_Given data_.
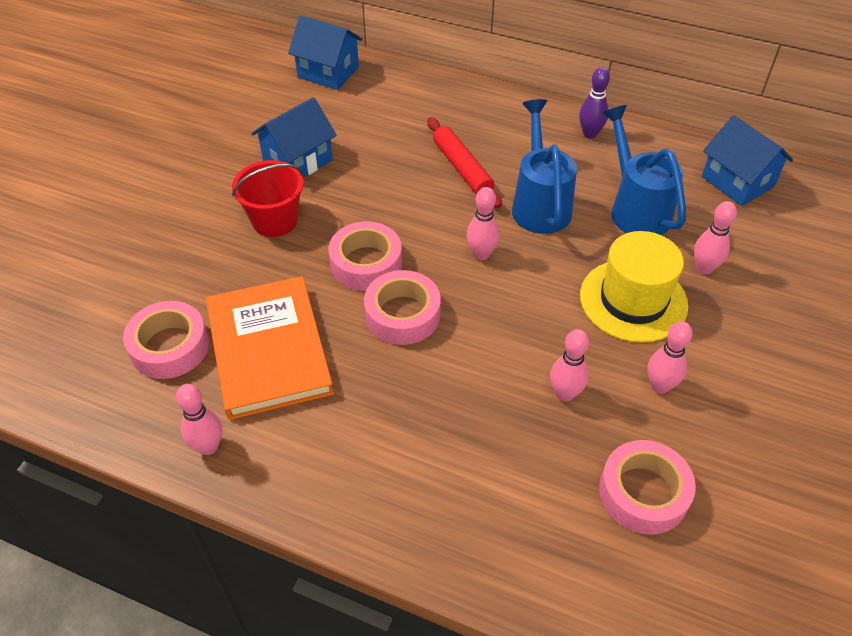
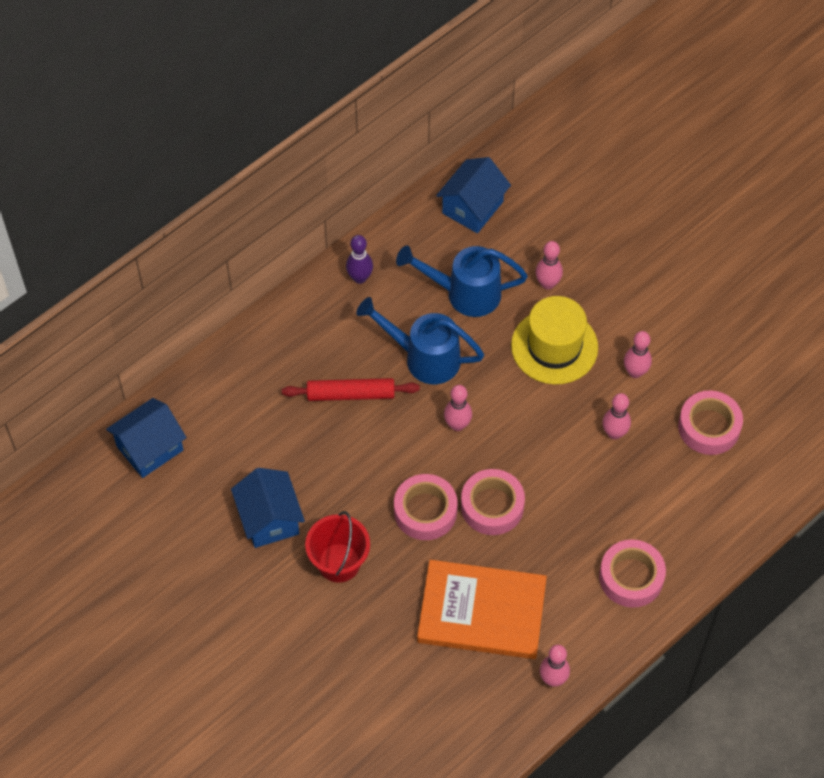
camera: 65 degrees left, 10 degrees up
(169, 347) = (444, 682): pink tape -> pink tape (631, 577)
(737, 182) = (472, 207): blue house -> blue house turned 45 degrees counterclockwise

_Task item_. When a line in the data above contains the string "degrees", copy that line.

_Task response_.
camera: 65 degrees left, 10 degrees up
(737, 182) = (472, 207): blue house -> blue house turned 45 degrees counterclockwise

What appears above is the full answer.